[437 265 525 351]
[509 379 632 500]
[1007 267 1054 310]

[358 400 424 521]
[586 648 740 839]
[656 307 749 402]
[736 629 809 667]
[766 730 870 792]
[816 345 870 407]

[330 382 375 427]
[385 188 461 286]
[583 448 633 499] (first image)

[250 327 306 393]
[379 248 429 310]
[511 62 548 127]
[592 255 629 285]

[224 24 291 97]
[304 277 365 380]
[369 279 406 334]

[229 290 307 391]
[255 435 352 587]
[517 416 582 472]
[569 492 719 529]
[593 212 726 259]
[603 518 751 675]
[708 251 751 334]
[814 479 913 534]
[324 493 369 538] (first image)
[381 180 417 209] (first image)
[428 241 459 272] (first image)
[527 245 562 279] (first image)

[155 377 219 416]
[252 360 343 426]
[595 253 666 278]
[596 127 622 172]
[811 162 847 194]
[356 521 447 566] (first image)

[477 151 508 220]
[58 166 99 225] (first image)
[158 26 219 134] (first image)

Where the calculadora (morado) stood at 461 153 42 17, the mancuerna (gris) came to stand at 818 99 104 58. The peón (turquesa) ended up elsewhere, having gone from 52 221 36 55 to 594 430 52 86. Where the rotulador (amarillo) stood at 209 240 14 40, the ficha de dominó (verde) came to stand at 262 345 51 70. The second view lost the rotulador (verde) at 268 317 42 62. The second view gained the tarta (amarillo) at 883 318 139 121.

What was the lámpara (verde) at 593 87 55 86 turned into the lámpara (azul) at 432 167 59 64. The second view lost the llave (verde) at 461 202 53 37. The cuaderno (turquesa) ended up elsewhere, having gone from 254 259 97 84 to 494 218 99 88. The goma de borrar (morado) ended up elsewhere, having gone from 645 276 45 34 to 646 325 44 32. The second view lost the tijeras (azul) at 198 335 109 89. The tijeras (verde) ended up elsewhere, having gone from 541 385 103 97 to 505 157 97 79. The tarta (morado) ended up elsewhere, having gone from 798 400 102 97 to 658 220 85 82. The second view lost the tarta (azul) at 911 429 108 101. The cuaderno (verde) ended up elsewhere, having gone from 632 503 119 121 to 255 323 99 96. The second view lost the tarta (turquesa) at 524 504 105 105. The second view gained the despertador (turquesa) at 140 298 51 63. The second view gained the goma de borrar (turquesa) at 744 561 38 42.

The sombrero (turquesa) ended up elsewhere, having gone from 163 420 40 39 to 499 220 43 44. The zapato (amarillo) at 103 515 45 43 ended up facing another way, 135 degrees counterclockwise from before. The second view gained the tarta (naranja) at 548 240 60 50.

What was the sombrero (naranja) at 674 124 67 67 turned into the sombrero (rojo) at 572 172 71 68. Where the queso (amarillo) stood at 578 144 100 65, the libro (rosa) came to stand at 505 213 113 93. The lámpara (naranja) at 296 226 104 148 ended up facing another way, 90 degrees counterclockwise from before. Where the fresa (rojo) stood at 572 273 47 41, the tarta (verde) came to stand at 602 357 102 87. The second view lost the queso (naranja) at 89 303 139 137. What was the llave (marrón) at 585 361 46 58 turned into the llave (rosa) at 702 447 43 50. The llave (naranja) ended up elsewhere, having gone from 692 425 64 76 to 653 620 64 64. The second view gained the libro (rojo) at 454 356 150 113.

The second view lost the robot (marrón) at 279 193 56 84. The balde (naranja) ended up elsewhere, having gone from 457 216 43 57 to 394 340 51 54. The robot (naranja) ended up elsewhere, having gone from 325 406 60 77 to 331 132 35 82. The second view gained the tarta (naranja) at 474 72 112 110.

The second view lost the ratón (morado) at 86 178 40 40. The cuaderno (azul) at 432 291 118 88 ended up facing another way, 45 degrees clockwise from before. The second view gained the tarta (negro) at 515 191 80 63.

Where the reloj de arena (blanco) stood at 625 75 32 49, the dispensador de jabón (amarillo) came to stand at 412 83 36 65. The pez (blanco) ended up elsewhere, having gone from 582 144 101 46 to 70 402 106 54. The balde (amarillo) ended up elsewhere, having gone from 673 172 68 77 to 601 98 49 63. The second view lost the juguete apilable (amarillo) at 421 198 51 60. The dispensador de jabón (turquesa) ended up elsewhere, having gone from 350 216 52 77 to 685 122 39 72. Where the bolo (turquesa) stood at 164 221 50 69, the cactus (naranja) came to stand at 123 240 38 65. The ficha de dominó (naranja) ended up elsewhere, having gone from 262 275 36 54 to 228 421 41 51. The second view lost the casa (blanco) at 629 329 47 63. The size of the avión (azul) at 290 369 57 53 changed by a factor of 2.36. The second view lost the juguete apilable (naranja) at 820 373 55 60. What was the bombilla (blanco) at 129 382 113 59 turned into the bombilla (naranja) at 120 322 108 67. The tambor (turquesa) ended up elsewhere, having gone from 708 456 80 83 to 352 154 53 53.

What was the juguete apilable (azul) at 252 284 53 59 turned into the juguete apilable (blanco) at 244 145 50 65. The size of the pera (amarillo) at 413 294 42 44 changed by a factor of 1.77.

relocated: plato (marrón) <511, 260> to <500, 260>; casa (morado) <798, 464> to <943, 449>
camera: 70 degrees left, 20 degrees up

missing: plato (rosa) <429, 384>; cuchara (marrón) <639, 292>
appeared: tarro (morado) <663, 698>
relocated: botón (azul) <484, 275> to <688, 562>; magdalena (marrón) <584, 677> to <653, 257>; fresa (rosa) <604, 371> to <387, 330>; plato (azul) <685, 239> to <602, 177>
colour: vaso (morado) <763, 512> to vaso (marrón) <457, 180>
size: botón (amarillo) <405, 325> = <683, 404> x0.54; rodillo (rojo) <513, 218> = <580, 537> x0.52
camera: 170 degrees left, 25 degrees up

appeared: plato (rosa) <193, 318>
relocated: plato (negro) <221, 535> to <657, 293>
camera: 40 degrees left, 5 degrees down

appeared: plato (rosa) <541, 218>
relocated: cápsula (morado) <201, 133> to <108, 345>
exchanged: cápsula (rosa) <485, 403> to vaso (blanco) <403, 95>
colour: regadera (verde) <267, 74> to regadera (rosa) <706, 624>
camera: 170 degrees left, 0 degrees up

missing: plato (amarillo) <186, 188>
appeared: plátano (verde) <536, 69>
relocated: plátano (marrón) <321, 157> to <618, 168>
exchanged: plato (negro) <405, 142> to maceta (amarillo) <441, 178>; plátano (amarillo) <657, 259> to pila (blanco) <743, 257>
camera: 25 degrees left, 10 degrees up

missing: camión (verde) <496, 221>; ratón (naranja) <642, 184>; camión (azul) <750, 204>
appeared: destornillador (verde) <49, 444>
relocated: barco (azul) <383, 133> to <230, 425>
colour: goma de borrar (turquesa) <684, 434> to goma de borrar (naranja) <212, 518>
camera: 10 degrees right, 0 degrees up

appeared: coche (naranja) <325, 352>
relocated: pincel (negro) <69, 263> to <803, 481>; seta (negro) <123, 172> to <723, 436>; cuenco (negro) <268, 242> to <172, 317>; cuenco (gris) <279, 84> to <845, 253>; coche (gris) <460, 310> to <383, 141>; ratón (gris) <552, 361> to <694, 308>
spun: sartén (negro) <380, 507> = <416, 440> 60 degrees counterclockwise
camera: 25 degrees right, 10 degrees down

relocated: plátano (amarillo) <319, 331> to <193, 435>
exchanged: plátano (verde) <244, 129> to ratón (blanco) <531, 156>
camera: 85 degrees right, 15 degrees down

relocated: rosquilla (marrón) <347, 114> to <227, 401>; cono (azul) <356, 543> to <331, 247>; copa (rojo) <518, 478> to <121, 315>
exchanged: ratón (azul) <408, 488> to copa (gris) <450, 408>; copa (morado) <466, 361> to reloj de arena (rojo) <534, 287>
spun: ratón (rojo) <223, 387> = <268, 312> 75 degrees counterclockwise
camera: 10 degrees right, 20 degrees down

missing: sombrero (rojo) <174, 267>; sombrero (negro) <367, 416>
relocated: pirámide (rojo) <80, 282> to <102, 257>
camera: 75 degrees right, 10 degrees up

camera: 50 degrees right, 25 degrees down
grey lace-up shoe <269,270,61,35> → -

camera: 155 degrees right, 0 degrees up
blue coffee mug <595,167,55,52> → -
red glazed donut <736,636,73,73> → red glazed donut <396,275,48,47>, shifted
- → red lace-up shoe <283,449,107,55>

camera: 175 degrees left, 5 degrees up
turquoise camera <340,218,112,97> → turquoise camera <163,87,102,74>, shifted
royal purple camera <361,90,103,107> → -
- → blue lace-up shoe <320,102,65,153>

■ ■ ■ ■ ■ ■ ■

> _Instructions to follow_: Each line from the one with "relocated: plátano (amarillo)" through the last line of the material is to be retyped exactly, and no other line is.

> _Output of the task_:
relocated: plátano (amarillo) <319, 331> to <193, 435>
exchanged: plátano (verde) <244, 129> to ratón (blanco) <531, 156>
camera: 85 degrees right, 15 degrees down

relocated: rosquilla (marrón) <347, 114> to <227, 401>; cono (azul) <356, 543> to <331, 247>; copa (rojo) <518, 478> to <121, 315>
exchanged: ratón (azul) <408, 488> to copa (gris) <450, 408>; copa (morado) <466, 361> to reloj de arena (rojo) <534, 287>
spun: ratón (rojo) <223, 387> = <268, 312> 75 degrees counterclockwise
camera: 10 degrees right, 20 degrees down

missing: sombrero (rojo) <174, 267>; sombrero (negro) <367, 416>
relocated: pirámide (rojo) <80, 282> to <102, 257>
camera: 75 degrees right, 10 degrees up

camera: 50 degrees right, 25 degrees down
grey lace-up shoe <269,270,61,35> → -

camera: 155 degrees right, 0 degrees up
blue coffee mug <595,167,55,52> → -
red glazed donut <736,636,73,73> → red glazed donut <396,275,48,47>, shifted
- → red lace-up shoe <283,449,107,55>

camera: 175 degrees left, 5 degrees up
turquoise camera <340,218,112,97> → turquoise camera <163,87,102,74>, shifted
royal purple camera <361,90,103,107> → -
- → blue lace-up shoe <320,102,65,153>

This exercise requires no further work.